● **DIRECTIONS**
Leave out the pictures and retype exactly the lines from the one with "green eraser: 6 -> 1" through the end of the records.

● **DATA SECTION**
__________________________________________________

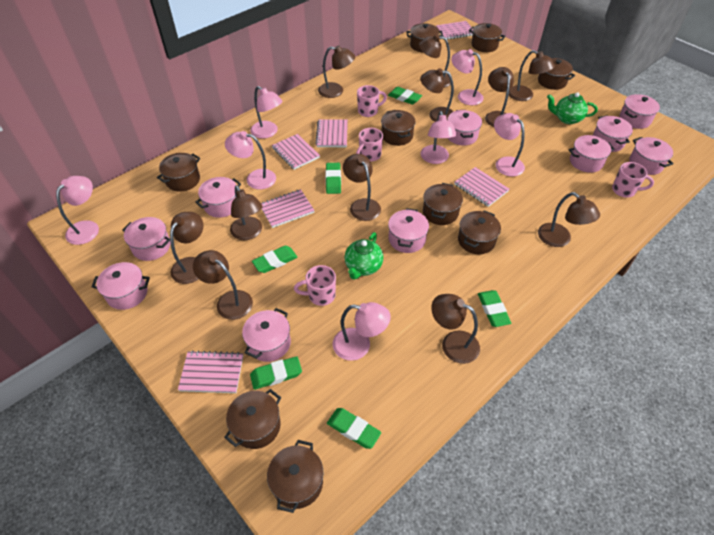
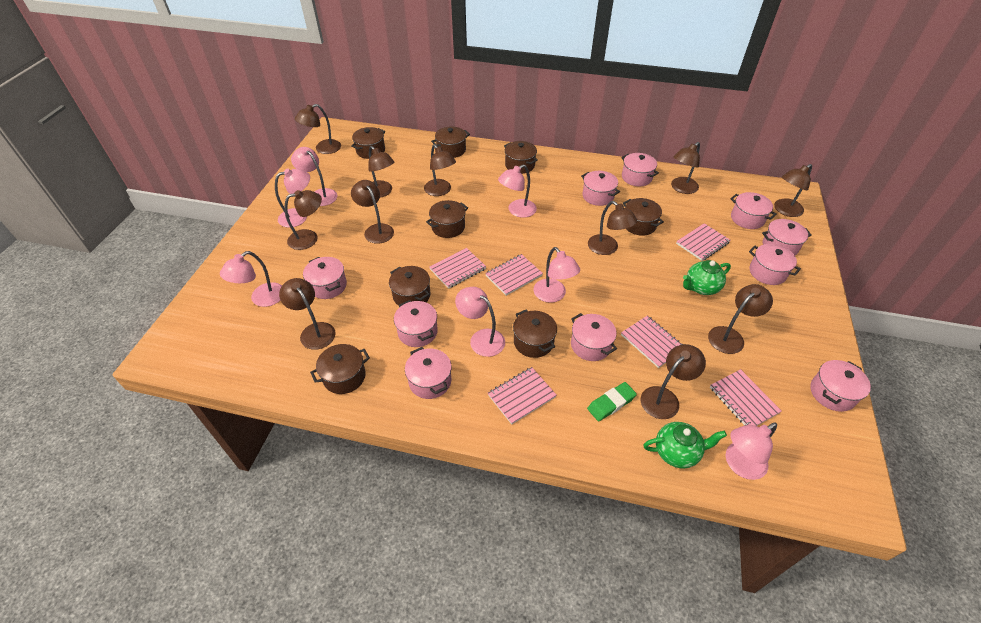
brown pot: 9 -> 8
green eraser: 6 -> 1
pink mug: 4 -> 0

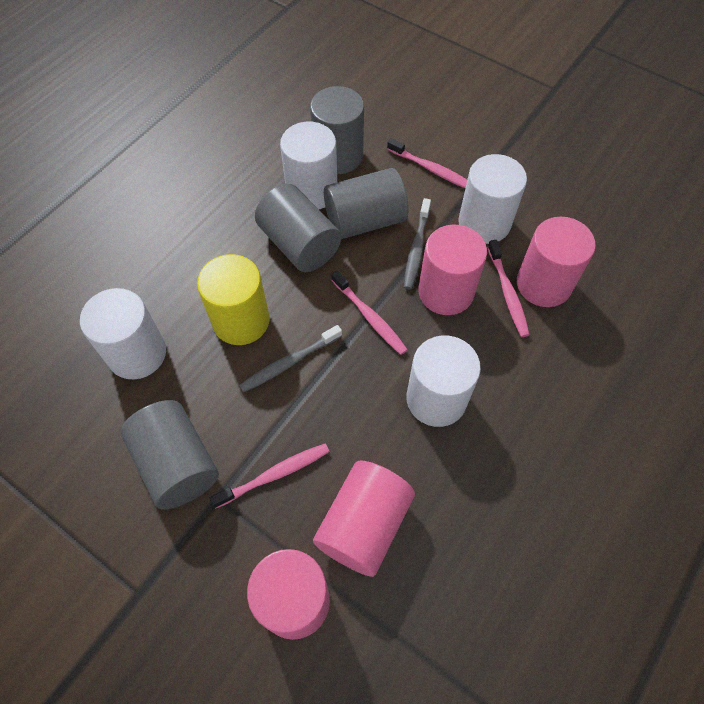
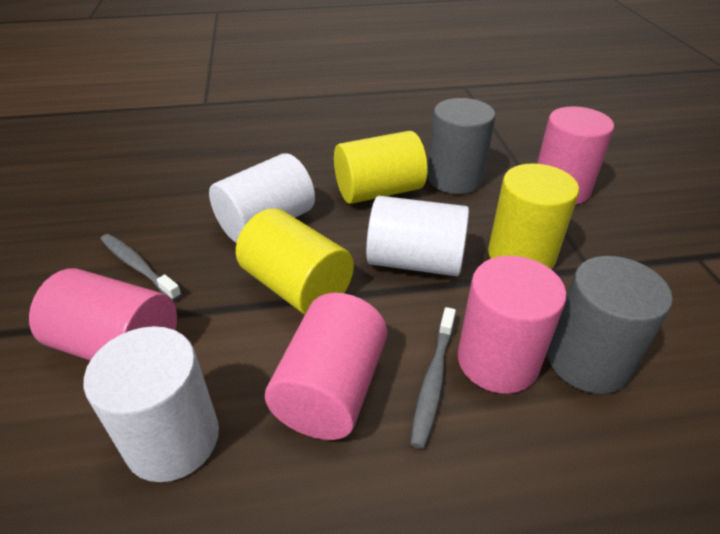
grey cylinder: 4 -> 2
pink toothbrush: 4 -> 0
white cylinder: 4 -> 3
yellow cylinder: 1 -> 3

__________________________________________________

● **ANSWER SECTION**
green eraser: 6 -> 1
pink mug: 4 -> 0

grey cylinder: 4 -> 2
pink toothbrush: 4 -> 0
white cylinder: 4 -> 3
yellow cylinder: 1 -> 3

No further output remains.